§ **Provided material**
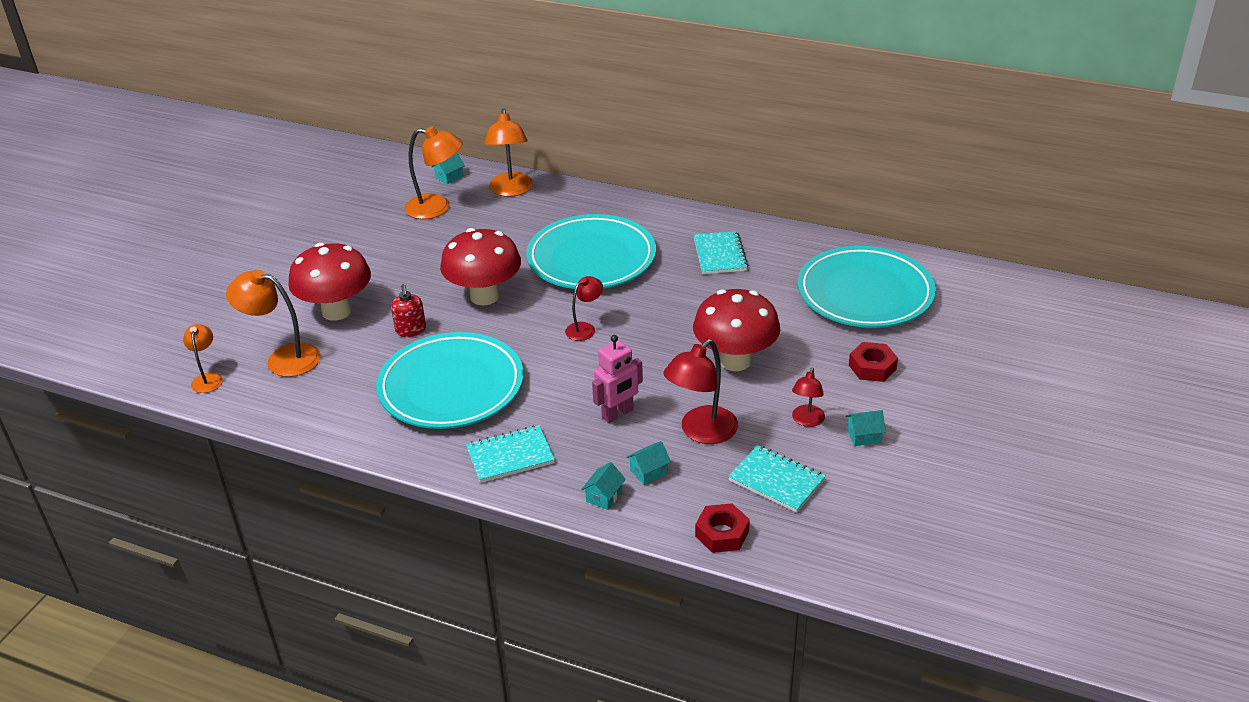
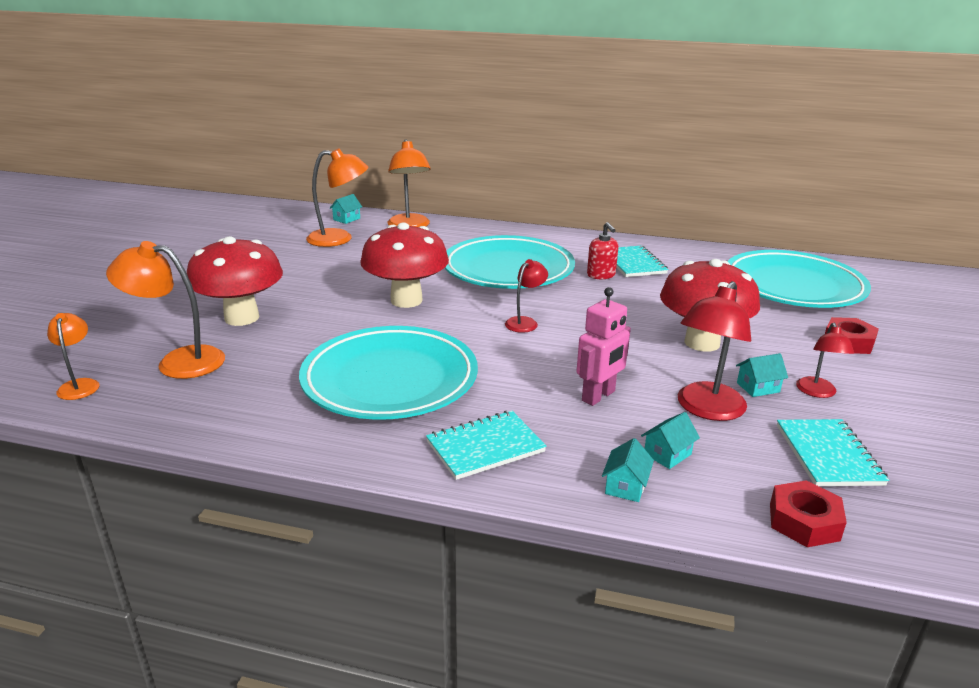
camera: 10 degrees left, 10 degrees down
(411, 330) = (330, 331): red soap dispenser -> red soap dispenser (601, 275)
(776, 480) = (828, 455): turquoise notebook -> turquoise notebook turned 60 degrees clockwise
(864, 436) = (892, 404): turquoise house -> turquoise house (758, 387)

§ **Work required**
The data above should be returned in full, exactly as written, apart from its images.

§ **Response below**
camera: 10 degrees left, 10 degrees down
(411, 330) = (330, 331): red soap dispenser -> red soap dispenser (601, 275)
(776, 480) = (828, 455): turquoise notebook -> turquoise notebook turned 60 degrees clockwise
(864, 436) = (892, 404): turquoise house -> turquoise house (758, 387)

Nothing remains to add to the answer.